• **Exercise**
Your output should be every line below, copied exactly.

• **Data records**
- Opening Delimiter -
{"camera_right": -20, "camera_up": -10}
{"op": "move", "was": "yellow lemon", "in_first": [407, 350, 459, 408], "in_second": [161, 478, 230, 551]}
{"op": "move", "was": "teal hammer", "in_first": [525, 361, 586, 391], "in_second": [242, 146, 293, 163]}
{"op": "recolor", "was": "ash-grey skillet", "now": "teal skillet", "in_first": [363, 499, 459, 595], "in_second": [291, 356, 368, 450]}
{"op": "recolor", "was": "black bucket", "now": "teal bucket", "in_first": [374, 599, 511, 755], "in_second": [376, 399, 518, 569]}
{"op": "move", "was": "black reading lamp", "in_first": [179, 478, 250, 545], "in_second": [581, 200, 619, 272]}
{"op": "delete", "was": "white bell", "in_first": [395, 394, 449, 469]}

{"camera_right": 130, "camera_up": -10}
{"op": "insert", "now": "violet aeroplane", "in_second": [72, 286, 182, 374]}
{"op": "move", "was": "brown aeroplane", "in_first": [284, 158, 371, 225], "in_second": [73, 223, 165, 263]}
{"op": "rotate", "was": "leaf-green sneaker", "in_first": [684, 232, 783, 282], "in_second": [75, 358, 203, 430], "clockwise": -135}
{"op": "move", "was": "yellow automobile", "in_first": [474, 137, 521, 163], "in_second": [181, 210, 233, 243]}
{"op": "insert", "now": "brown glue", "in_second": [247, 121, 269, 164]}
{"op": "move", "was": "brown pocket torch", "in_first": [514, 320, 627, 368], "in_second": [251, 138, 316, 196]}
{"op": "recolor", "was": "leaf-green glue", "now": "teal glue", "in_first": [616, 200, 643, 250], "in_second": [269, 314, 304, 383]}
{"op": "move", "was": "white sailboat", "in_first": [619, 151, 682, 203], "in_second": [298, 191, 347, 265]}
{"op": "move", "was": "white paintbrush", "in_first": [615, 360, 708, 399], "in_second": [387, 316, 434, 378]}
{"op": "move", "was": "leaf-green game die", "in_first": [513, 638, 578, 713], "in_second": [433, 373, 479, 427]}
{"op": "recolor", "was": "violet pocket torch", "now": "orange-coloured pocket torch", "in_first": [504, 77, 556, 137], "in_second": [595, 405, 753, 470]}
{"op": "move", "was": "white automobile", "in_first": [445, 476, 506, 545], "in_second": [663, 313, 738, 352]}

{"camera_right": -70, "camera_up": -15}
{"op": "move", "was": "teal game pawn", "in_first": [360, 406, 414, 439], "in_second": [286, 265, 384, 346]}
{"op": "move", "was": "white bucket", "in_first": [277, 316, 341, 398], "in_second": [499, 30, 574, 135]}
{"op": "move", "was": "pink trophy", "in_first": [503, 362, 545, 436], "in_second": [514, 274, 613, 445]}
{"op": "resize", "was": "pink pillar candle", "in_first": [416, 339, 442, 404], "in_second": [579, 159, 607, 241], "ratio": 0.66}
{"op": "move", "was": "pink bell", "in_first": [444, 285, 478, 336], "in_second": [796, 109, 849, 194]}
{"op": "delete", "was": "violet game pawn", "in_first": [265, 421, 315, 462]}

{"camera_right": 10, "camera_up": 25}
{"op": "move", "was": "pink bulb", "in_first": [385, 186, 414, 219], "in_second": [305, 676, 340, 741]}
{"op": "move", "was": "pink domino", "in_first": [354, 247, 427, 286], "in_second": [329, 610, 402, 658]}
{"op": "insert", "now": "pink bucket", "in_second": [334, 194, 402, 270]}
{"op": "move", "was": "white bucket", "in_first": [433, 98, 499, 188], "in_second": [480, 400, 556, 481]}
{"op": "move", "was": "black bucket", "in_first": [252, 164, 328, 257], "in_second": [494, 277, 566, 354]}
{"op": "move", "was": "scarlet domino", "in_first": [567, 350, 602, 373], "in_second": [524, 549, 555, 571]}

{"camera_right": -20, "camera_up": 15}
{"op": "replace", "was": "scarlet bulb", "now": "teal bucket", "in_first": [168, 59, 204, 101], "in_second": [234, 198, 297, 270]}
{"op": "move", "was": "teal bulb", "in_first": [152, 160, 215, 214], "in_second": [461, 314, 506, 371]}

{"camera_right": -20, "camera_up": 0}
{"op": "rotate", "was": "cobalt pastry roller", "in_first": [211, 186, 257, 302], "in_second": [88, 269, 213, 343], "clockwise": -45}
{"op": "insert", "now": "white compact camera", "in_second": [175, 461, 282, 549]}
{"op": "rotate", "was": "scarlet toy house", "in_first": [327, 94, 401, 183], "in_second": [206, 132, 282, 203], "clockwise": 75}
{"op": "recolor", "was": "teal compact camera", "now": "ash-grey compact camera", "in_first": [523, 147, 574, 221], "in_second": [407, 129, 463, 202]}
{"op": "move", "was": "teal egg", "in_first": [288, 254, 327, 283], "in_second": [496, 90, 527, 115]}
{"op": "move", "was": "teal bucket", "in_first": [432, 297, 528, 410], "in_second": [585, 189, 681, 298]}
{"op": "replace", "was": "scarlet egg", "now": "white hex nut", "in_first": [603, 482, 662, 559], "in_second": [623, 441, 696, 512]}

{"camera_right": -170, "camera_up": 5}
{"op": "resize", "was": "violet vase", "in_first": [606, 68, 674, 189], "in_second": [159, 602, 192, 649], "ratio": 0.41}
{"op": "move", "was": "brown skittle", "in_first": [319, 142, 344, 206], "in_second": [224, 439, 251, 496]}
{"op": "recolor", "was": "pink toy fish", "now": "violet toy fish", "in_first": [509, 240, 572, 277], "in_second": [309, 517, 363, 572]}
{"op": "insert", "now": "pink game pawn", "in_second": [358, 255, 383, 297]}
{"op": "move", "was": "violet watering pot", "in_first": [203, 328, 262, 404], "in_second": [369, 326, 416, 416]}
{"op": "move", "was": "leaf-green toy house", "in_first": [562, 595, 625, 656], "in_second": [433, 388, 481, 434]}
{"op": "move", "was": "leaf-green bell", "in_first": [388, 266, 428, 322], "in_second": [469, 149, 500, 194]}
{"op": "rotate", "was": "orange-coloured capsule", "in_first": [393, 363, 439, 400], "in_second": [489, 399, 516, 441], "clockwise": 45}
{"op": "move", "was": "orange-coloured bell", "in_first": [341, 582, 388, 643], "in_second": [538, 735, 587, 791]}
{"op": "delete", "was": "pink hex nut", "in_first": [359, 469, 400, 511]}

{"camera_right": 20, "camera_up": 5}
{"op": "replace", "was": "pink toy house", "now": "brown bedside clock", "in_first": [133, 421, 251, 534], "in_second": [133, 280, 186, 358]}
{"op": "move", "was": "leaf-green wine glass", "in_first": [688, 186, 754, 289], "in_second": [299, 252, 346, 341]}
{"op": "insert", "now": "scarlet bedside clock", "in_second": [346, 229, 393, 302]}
- Closing Delimiter -
• **The answer**
{"camera_right": -20, "camera_up": -10}
{"op": "move", "was": "yellow lemon", "in_first": [407, 350, 459, 408], "in_second": [161, 478, 230, 551]}
{"op": "move", "was": "teal hammer", "in_first": [525, 361, 586, 391], "in_second": [242, 146, 293, 163]}
{"op": "recolor", "was": "ash-grey skillet", "now": "teal skillet", "in_first": [363, 499, 459, 595], "in_second": [291, 356, 368, 450]}
{"op": "recolor", "was": "black bucket", "now": "teal bucket", "in_first": [374, 599, 511, 755], "in_second": [376, 399, 518, 569]}
{"op": "move", "was": "black reading lamp", "in_first": [179, 478, 250, 545], "in_second": [581, 200, 619, 272]}
{"op": "delete", "was": "white bell", "in_first": [395, 394, 449, 469]}

{"camera_right": 130, "camera_up": -10}
{"op": "insert", "now": "violet aeroplane", "in_second": [72, 286, 182, 374]}
{"op": "move", "was": "brown aeroplane", "in_first": [284, 158, 371, 225], "in_second": [73, 223, 165, 263]}
{"op": "rotate", "was": "leaf-green sneaker", "in_first": [684, 232, 783, 282], "in_second": [75, 358, 203, 430], "clockwise": -135}
{"op": "move", "was": "yellow automobile", "in_first": [474, 137, 521, 163], "in_second": [181, 210, 233, 243]}
{"op": "insert", "now": "brown glue", "in_second": [247, 121, 269, 164]}
{"op": "move", "was": "brown pocket torch", "in_first": [514, 320, 627, 368], "in_second": [251, 138, 316, 196]}
{"op": "recolor", "was": "leaf-green glue", "now": "teal glue", "in_first": [616, 200, 643, 250], "in_second": [269, 314, 304, 383]}
{"op": "move", "was": "white sailboat", "in_first": [619, 151, 682, 203], "in_second": [298, 191, 347, 265]}
{"op": "move", "was": "white paintbrush", "in_first": [615, 360, 708, 399], "in_second": [387, 316, 434, 378]}
{"op": "move", "was": "leaf-green game die", "in_first": [513, 638, 578, 713], "in_second": [433, 373, 479, 427]}
{"op": "recolor", "was": "violet pocket torch", "now": "orange-coloured pocket torch", "in_first": [504, 77, 556, 137], "in_second": [595, 405, 753, 470]}
{"op": "move", "was": "white automobile", "in_first": [445, 476, 506, 545], "in_second": [663, 313, 738, 352]}

{"camera_right": -70, "camera_up": -15}
{"op": "move", "was": "teal game pawn", "in_first": [360, 406, 414, 439], "in_second": [286, 265, 384, 346]}
{"op": "move", "was": "white bucket", "in_first": [277, 316, 341, 398], "in_second": [499, 30, 574, 135]}
{"op": "move", "was": "pink trophy", "in_first": [503, 362, 545, 436], "in_second": [514, 274, 613, 445]}
{"op": "resize", "was": "pink pillar candle", "in_first": [416, 339, 442, 404], "in_second": [579, 159, 607, 241], "ratio": 0.66}
{"op": "move", "was": "pink bell", "in_first": [444, 285, 478, 336], "in_second": [796, 109, 849, 194]}
{"op": "delete", "was": "violet game pawn", "in_first": [265, 421, 315, 462]}

{"camera_right": 10, "camera_up": 25}
{"op": "move", "was": "pink bulb", "in_first": [385, 186, 414, 219], "in_second": [305, 676, 340, 741]}
{"op": "move", "was": "pink domino", "in_first": [354, 247, 427, 286], "in_second": [329, 610, 402, 658]}
{"op": "insert", "now": "pink bucket", "in_second": [334, 194, 402, 270]}
{"op": "move", "was": "white bucket", "in_first": [433, 98, 499, 188], "in_second": [480, 400, 556, 481]}
{"op": "move", "was": "black bucket", "in_first": [252, 164, 328, 257], "in_second": [494, 277, 566, 354]}
{"op": "move", "was": "scarlet domino", "in_first": [567, 350, 602, 373], "in_second": [524, 549, 555, 571]}

{"camera_right": -20, "camera_up": 15}
{"op": "replace", "was": "scarlet bulb", "now": "teal bucket", "in_first": [168, 59, 204, 101], "in_second": [234, 198, 297, 270]}
{"op": "move", "was": "teal bulb", "in_first": [152, 160, 215, 214], "in_second": [461, 314, 506, 371]}

{"camera_right": -20, "camera_up": 0}
{"op": "rotate", "was": "cobalt pastry roller", "in_first": [211, 186, 257, 302], "in_second": [88, 269, 213, 343], "clockwise": -45}
{"op": "insert", "now": "white compact camera", "in_second": [175, 461, 282, 549]}
{"op": "rotate", "was": "scarlet toy house", "in_first": [327, 94, 401, 183], "in_second": [206, 132, 282, 203], "clockwise": 75}
{"op": "recolor", "was": "teal compact camera", "now": "ash-grey compact camera", "in_first": [523, 147, 574, 221], "in_second": [407, 129, 463, 202]}
{"op": "move", "was": "teal egg", "in_first": [288, 254, 327, 283], "in_second": [496, 90, 527, 115]}
{"op": "move", "was": "teal bucket", "in_first": [432, 297, 528, 410], "in_second": [585, 189, 681, 298]}
{"op": "replace", "was": "scarlet egg", "now": "white hex nut", "in_first": [603, 482, 662, 559], "in_second": [623, 441, 696, 512]}

{"camera_right": -170, "camera_up": 5}
{"op": "resize", "was": "violet vase", "in_first": [606, 68, 674, 189], "in_second": [159, 602, 192, 649], "ratio": 0.41}
{"op": "move", "was": "brown skittle", "in_first": [319, 142, 344, 206], "in_second": [224, 439, 251, 496]}
{"op": "recolor", "was": "pink toy fish", "now": "violet toy fish", "in_first": [509, 240, 572, 277], "in_second": [309, 517, 363, 572]}
{"op": "insert", "now": "pink game pawn", "in_second": [358, 255, 383, 297]}
{"op": "move", "was": "violet watering pot", "in_first": [203, 328, 262, 404], "in_second": [369, 326, 416, 416]}
{"op": "move", "was": "leaf-green toy house", "in_first": [562, 595, 625, 656], "in_second": [433, 388, 481, 434]}
{"op": "move", "was": "leaf-green bell", "in_first": [388, 266, 428, 322], "in_second": [469, 149, 500, 194]}
{"op": "rotate", "was": "orange-coloured capsule", "in_first": [393, 363, 439, 400], "in_second": [489, 399, 516, 441], "clockwise": 45}
{"op": "move", "was": "orange-coloured bell", "in_first": [341, 582, 388, 643], "in_second": [538, 735, 587, 791]}
{"op": "delete", "was": "pink hex nut", "in_first": [359, 469, 400, 511]}

{"camera_right": 20, "camera_up": 5}
{"op": "replace", "was": "pink toy house", "now": "brown bedside clock", "in_first": [133, 421, 251, 534], "in_second": [133, 280, 186, 358]}
{"op": "move", "was": "leaf-green wine glass", "in_first": [688, 186, 754, 289], "in_second": [299, 252, 346, 341]}
{"op": "insert", "now": "scarlet bedside clock", "in_second": [346, 229, 393, 302]}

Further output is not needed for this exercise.